--- START OF TASK INPUTS ---

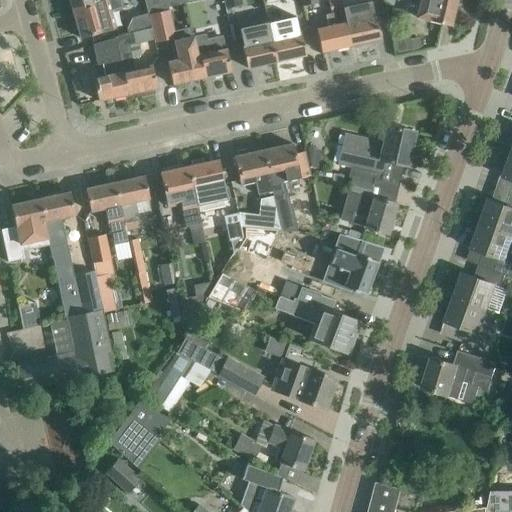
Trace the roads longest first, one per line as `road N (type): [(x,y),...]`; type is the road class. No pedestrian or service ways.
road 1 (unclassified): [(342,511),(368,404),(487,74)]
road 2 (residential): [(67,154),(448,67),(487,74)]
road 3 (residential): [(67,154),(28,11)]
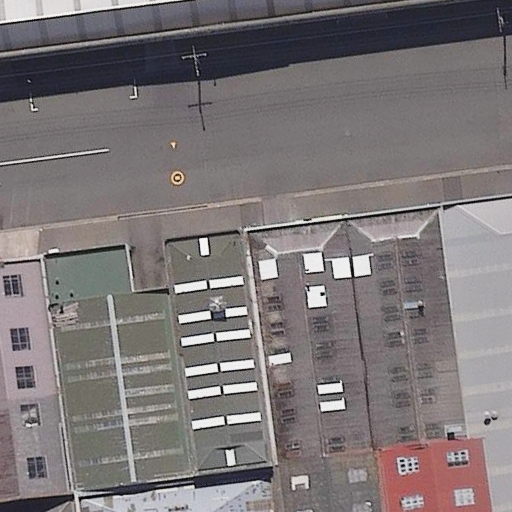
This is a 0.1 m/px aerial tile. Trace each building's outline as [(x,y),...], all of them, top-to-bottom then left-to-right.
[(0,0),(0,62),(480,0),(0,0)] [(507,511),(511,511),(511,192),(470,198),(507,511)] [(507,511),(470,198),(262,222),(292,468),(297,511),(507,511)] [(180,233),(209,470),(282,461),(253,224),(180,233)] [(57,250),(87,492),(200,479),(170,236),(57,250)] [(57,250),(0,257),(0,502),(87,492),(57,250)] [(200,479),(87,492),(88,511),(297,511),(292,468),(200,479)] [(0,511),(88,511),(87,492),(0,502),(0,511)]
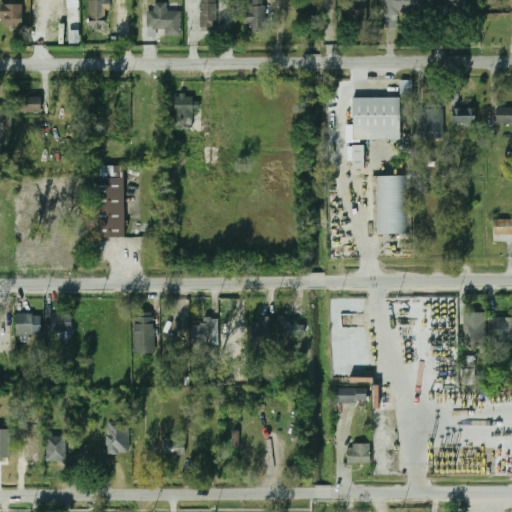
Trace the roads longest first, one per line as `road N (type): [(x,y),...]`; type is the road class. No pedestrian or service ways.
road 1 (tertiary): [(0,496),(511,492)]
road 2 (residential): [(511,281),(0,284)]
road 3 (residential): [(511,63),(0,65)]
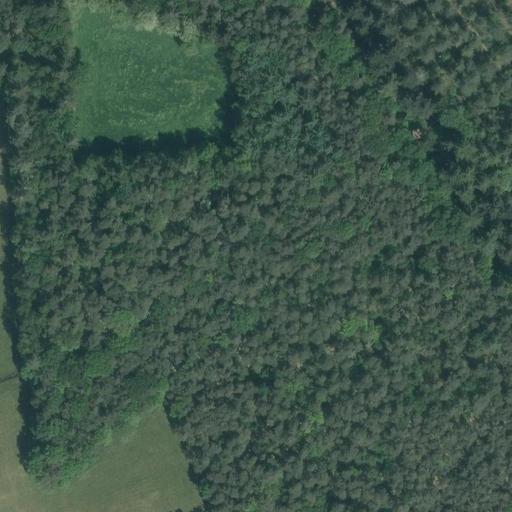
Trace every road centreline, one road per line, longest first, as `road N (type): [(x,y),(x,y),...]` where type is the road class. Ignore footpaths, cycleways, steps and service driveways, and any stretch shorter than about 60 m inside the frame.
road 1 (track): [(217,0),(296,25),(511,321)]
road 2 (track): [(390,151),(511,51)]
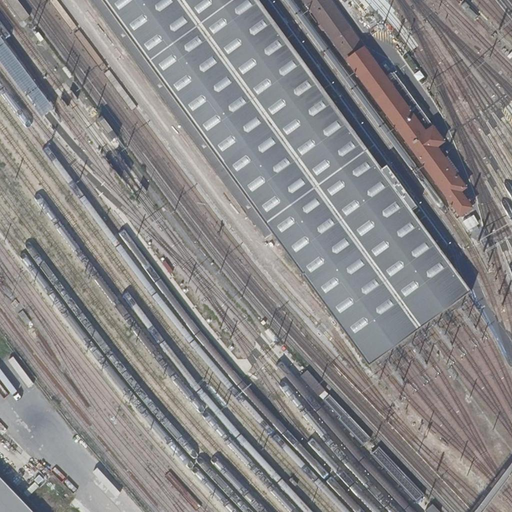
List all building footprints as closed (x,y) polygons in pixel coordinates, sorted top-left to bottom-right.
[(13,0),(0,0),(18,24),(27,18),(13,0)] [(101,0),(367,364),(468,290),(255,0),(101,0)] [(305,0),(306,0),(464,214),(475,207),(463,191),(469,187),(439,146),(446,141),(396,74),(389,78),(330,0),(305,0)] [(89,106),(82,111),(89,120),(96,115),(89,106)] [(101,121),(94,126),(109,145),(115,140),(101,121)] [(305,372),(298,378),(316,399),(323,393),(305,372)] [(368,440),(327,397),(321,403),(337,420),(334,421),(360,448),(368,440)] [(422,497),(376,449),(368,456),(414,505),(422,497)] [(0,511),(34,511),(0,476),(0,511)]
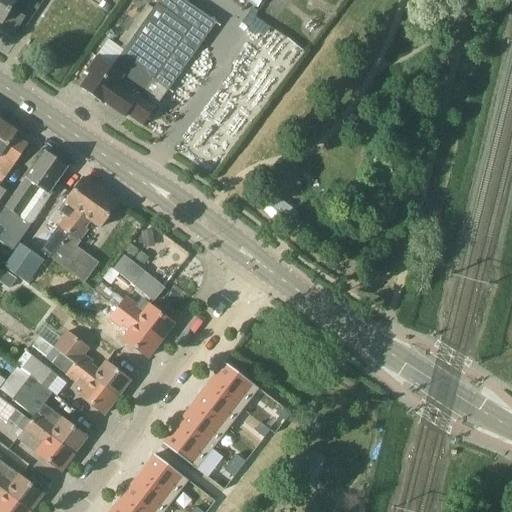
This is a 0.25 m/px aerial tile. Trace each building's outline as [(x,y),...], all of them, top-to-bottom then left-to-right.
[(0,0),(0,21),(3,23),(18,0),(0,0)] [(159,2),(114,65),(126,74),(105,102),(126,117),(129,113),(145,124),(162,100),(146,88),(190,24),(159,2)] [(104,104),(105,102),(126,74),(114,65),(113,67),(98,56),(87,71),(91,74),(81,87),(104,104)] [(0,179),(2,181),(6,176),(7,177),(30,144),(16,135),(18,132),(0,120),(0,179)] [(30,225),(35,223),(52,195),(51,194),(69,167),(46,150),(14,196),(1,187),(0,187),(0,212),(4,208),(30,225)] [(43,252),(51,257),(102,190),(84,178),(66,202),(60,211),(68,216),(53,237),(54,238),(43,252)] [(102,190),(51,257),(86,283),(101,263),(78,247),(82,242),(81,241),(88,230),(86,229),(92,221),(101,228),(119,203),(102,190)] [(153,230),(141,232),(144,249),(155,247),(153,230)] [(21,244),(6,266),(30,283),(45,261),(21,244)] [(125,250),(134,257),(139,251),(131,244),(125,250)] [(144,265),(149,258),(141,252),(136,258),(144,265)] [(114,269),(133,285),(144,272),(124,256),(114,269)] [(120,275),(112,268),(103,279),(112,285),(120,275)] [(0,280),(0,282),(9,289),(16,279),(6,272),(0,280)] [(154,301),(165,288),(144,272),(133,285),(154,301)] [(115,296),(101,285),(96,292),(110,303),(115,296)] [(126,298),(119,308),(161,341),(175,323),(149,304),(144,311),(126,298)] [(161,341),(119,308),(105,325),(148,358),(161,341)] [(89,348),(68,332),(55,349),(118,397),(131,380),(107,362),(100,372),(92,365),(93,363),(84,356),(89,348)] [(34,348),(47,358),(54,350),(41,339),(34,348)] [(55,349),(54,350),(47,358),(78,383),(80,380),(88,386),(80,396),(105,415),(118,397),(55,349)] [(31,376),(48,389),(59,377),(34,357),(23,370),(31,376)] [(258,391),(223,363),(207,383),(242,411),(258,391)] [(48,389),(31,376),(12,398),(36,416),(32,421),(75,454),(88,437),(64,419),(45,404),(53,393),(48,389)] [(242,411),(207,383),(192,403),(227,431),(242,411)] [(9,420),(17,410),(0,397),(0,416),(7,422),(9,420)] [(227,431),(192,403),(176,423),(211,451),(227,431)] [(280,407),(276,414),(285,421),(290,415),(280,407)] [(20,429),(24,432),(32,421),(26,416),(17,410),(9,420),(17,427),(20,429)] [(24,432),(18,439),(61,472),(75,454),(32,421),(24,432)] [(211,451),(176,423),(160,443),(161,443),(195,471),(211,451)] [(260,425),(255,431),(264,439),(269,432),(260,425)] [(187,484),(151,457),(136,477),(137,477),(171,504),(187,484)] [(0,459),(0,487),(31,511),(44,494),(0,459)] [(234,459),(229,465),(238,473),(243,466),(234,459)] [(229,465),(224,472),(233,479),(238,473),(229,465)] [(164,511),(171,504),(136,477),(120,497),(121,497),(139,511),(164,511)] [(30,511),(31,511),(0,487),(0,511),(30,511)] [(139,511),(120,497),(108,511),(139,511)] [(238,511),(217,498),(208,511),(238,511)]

--- END OF TASK INPUTS ---

Rewrite the records above, changing "road class" to "road category" and leaving everything else as it is. Omit the pictures from your answer.

WRITTEN REPLY:
Trace the roads longest first, one per line as `road N (type): [(x,y),...]`; type is the road category. No pedestrian or service ways.
road 1 (unclassified): [(342,511),(368,404),(487,74)]
road 2 (residential): [(67,154),(448,67),(487,74)]
road 3 (residential): [(67,154),(28,11)]
This is a 0.1 m/px aerial tile. Trace each building's outline as [(x,y),...], all of them, top-to-bottom then left-to-right.
[(0,0),(0,62),(480,0),(0,0)] [(507,511),(511,511),(511,192),(470,198),(507,511)] [(507,511),(470,198),(262,222),(292,468),(297,511),(507,511)] [(180,233),(209,470),(282,461),(253,224),(180,233)] [(57,250),(87,492),(200,479),(170,236),(57,250)] [(57,250),(0,257),(0,502),(87,492),(57,250)] [(200,479),(87,492),(88,511),(297,511),(292,468),(200,479)] [(0,511),(88,511),(87,492),(0,502),(0,511)]
Trace the roads longest first, one per line as `road N (type): [(x,y),...]`; type is the road category. No pedestrian or service ways.
road 1 (tertiary): [(0,496),(511,492)]
road 2 (residential): [(511,281),(0,284)]
road 3 (residential): [(511,63),(0,65)]
Trace every road centreline, one road per line, longest first, as `road N (type): [(x,y),(x,y),...]` where type is the road category. Ignore footpaths, cycleways, steps and service driveways, and any stretch shorter than about 60 m inside the frame.
road 1 (track): [(217,0),(296,25),(511,321)]
road 2 (track): [(390,151),(511,51)]
List all building footprints as closed (x,y) polygons in pixel coordinates, sorted top-left to bottom-right.
[(13,0),(0,0),(18,24),(27,18),(13,0)] [(101,0),(367,364),(468,290),(255,0),(101,0)] [(305,0),(306,0),(464,214),(475,207),(463,191),(469,187),(439,146),(446,141),(396,74),(389,78),(330,0),(305,0)] [(89,106),(82,111),(89,120),(96,115),(89,106)] [(101,121),(94,126),(109,145),(115,140),(101,121)] [(305,372),(298,378),(316,399),(323,393),(305,372)] [(368,440),(327,397),(321,403),(337,420),(334,421),(360,448),(368,440)] [(422,497),(376,449),(368,456),(414,505),(422,497)] [(0,511),(34,511),(0,476),(0,511)]
This is a 0.25 m/px aerial tile. Trace each building's outline as [(x,y),...], all of them, top-to-bottom then left-to-right.
[(0,0),(0,21),(3,23),(18,0),(0,0)] [(159,2),(114,65),(126,74),(105,102),(126,117),(129,113),(145,124),(162,100),(146,88),(190,24),(159,2)] [(104,104),(105,102),(126,74),(114,65),(113,67),(98,56),(87,71),(91,74),(81,87),(104,104)] [(0,179),(2,181),(6,176),(7,177),(30,144),(16,135),(18,132),(0,120),(0,179)] [(30,225),(35,223),(52,195),(51,194),(69,167),(46,150),(14,196),(1,187),(0,187),(0,212),(4,208),(30,225)] [(43,252),(51,257),(102,190),(84,178),(66,202),(60,211),(68,216),(53,237),(54,238),(43,252)] [(102,190),(51,257),(86,283),(101,263),(78,247),(82,242),(81,241),(88,230),(86,229),(92,221),(101,228),(119,203),(102,190)] [(153,230),(141,232),(144,249),(155,247),(153,230)] [(21,244),(6,266),(30,283),(45,261),(21,244)] [(125,250),(134,257),(139,251),(131,244),(125,250)] [(144,265),(149,258),(141,252),(136,258),(144,265)] [(114,269),(133,285),(144,272),(124,256),(114,269)] [(120,275),(112,268),(103,279),(112,285),(120,275)] [(0,280),(0,282),(9,289),(16,279),(6,272),(0,280)] [(154,301),(165,288),(144,272),(133,285),(154,301)] [(115,296),(101,285),(96,292),(110,303),(115,296)] [(126,298),(119,308),(161,341),(175,323),(149,304),(144,311),(126,298)] [(161,341),(119,308),(105,325),(148,358),(161,341)] [(89,348),(68,332),(55,349),(118,397),(131,380),(107,362),(100,372),(92,365),(93,363),(84,356),(89,348)] [(34,348),(47,358),(54,350),(41,339),(34,348)] [(55,349),(54,350),(47,358),(78,383),(80,380),(88,386),(80,396),(105,415),(118,397),(55,349)] [(31,376),(48,389),(59,377),(34,357),(23,370),(31,376)] [(258,391),(223,363),(207,383),(242,411),(258,391)] [(48,389),(31,376),(12,398),(36,416),(32,421),(75,454),(88,437),(64,419),(45,404),(53,393),(48,389)] [(242,411),(207,383),(192,403),(227,431),(242,411)] [(9,420),(17,410),(0,397),(0,416),(7,422),(9,420)] [(227,431),(192,403),(176,423),(211,451),(227,431)] [(280,407),(276,414),(285,421),(290,415),(280,407)] [(20,429),(24,432),(32,421),(26,416),(17,410),(9,420),(17,427),(20,429)] [(24,432),(18,439),(61,472),(75,454),(32,421),(24,432)] [(211,451),(176,423),(160,443),(161,443),(195,471),(211,451)] [(260,425),(255,431),(264,439),(269,432),(260,425)] [(187,484),(151,457),(136,477),(137,477),(171,504),(187,484)] [(0,459),(0,487),(31,511),(44,494),(0,459)] [(234,459),(229,465),(238,473),(243,466),(234,459)] [(229,465),(224,472),(233,479),(238,473),(229,465)] [(164,511),(171,504),(136,477),(120,497),(121,497),(139,511),(164,511)] [(30,511),(31,511),(0,487),(0,511),(30,511)] [(139,511),(120,497),(108,511),(139,511)] [(238,511),(217,498),(208,511),(238,511)]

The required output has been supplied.